----- Exercise materials

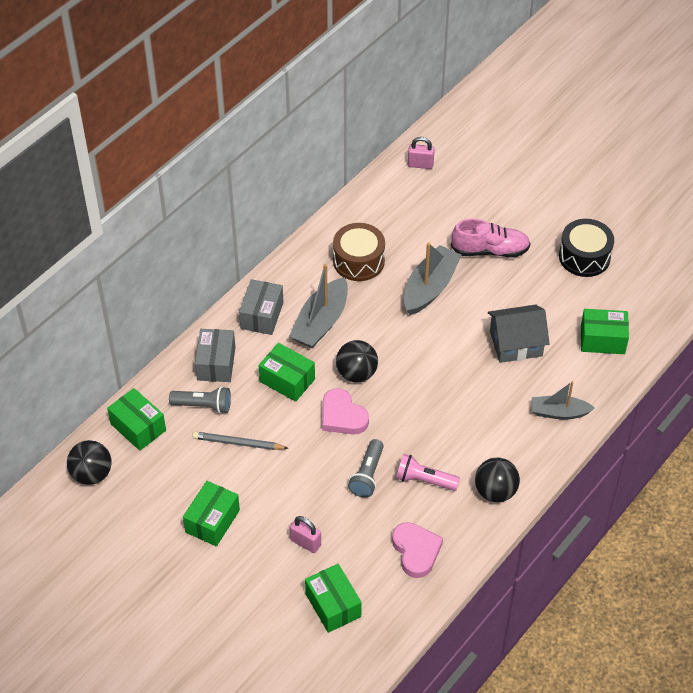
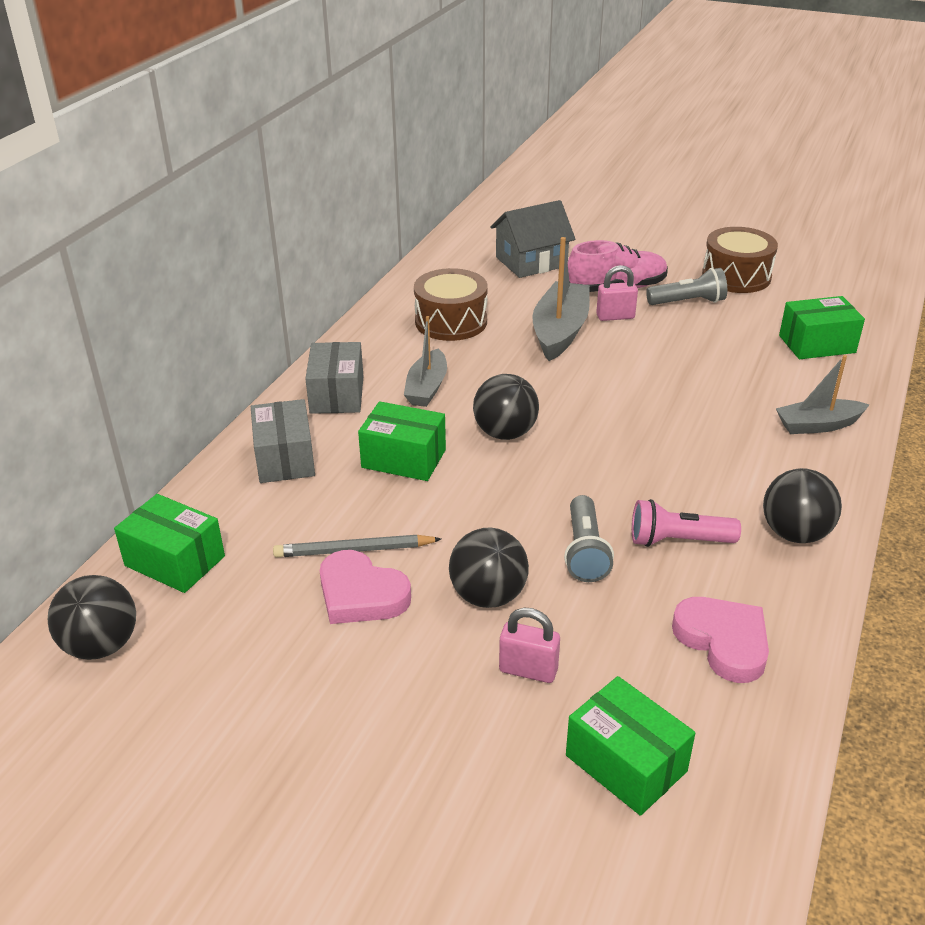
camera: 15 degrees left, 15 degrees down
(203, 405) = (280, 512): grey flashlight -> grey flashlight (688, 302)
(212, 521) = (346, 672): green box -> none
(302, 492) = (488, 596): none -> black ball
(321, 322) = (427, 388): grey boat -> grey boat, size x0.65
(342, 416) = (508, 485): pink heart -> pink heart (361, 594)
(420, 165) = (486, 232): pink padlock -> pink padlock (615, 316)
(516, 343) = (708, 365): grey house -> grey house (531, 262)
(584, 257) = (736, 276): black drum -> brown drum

----------

Aim of the task:
Return the preceding entries verbatim, with the pictures excluded.

Solution for this exercise:
camera: 15 degrees left, 15 degrees down
(203, 405) = (280, 512): grey flashlight -> grey flashlight (688, 302)
(212, 521) = (346, 672): green box -> none
(302, 492) = (488, 596): none -> black ball
(321, 322) = (427, 388): grey boat -> grey boat, size x0.65
(342, 416) = (508, 485): pink heart -> pink heart (361, 594)
(420, 165) = (486, 232): pink padlock -> pink padlock (615, 316)
(516, 343) = (708, 365): grey house -> grey house (531, 262)
(584, 257) = (736, 276): black drum -> brown drum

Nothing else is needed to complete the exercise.